Instructions for the task |
Please reproduce the lines from the one containing "black circle: (361, 48) -> (477, 39), moved" through the end of the data below exactly as they stand, and omit all pictures.

Multi-step shape changes
------------------------------------------------------------
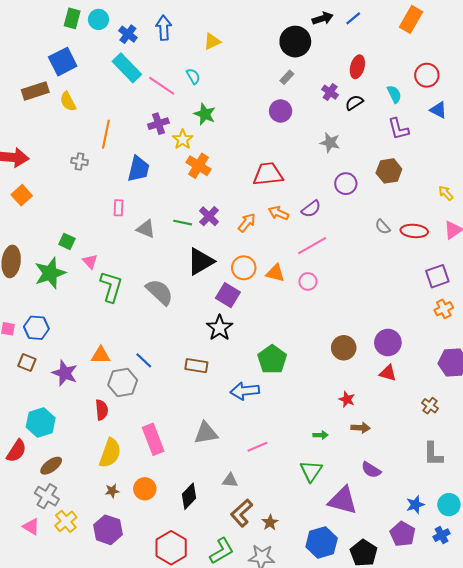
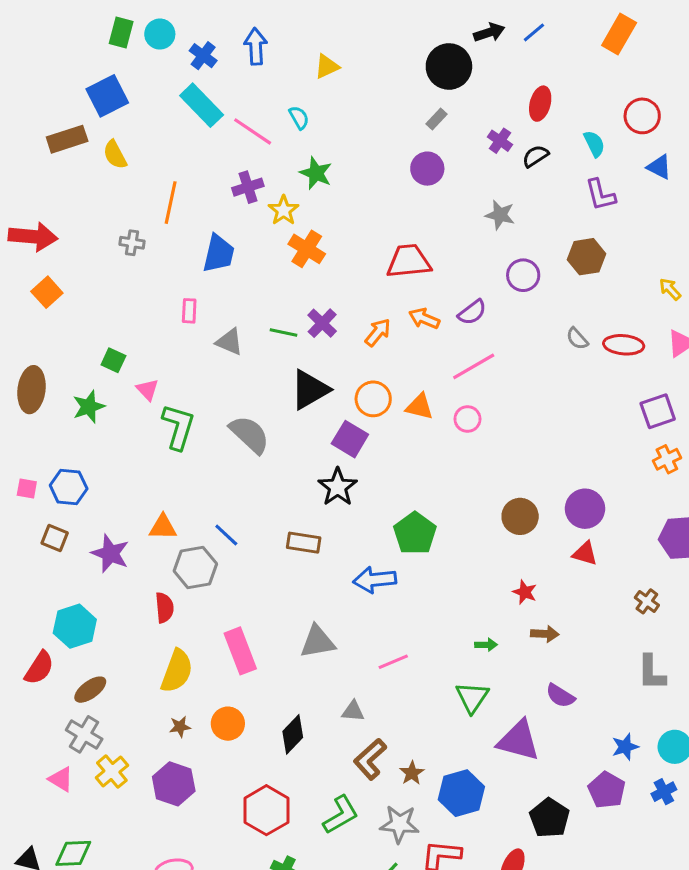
green star: (50, 273) -> (89, 407), size x0.7
blue hexagon: (322, 542) -> (461, 793), moved

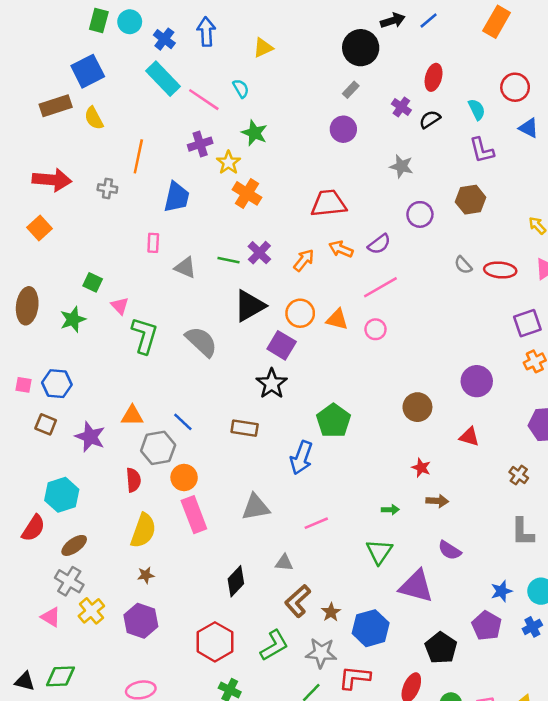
red arrow: (33, 237) -> (52, 180), moved
purple circle: (585, 509) -> (477, 381), moved
blue arrow: (375, 580) -> (301, 458), turned -64
orange circle: (228, 724) -> (184, 478), moved

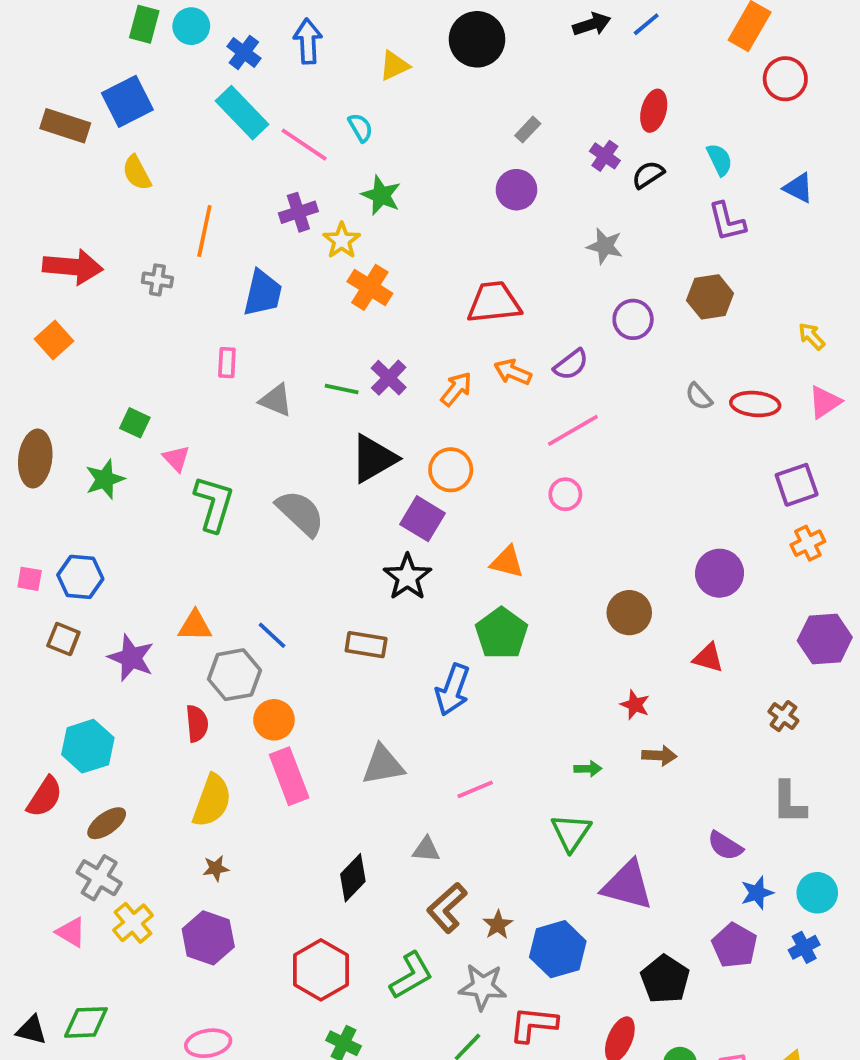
black circle: (361, 48) -> (477, 39), moved
red circle: (515, 87) -> (785, 79), moved
brown rectangle: (56, 106) -> (65, 126), moved, turned 36
orange triangle: (337, 319) -> (507, 562), moved
purple semicircle: (450, 550) -> (725, 846), moved

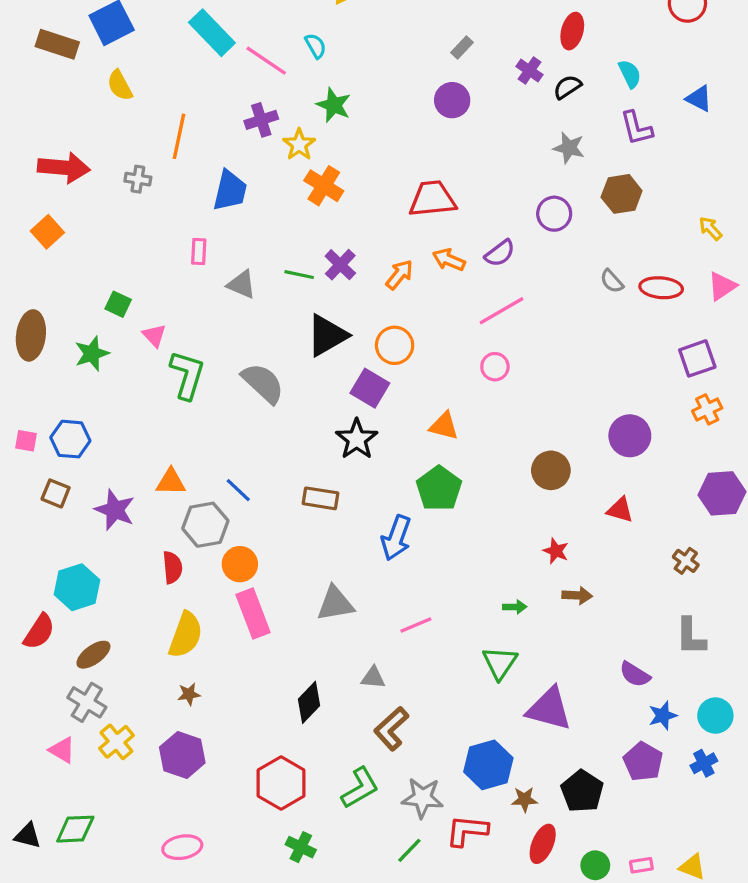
gray star: (605, 246) -> (569, 148), moved
brown star: (498, 925) -> (525, 799), moved, turned 30

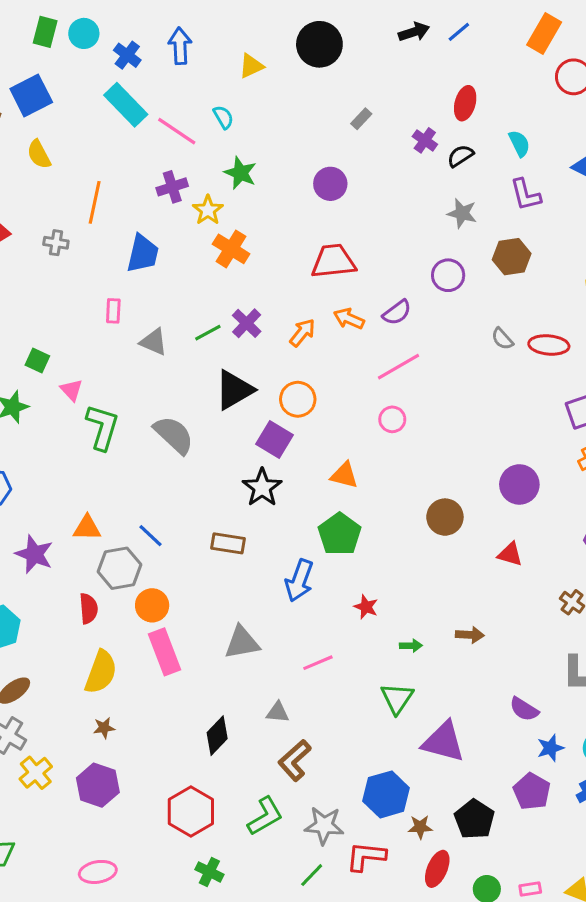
purple circle: (452, 100) -> (330, 184), moved
green line: (299, 275) -> (208, 333), turned -40
red star: (556, 551) -> (366, 607), moved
------------------------------------------------------------
Result for this task |
black circle: (361, 48) -> (477, 39), moved
red circle: (515, 87) -> (785, 79), moved
brown rectangle: (56, 106) -> (65, 126), moved, turned 36
orange triangle: (337, 319) -> (507, 562), moved
purple semicircle: (450, 550) -> (725, 846), moved

gray star: (605, 246) -> (569, 148), moved
brown star: (498, 925) -> (525, 799), moved, turned 30

purple circle: (452, 100) -> (330, 184), moved
green line: (299, 275) -> (208, 333), turned -40
red star: (556, 551) -> (366, 607), moved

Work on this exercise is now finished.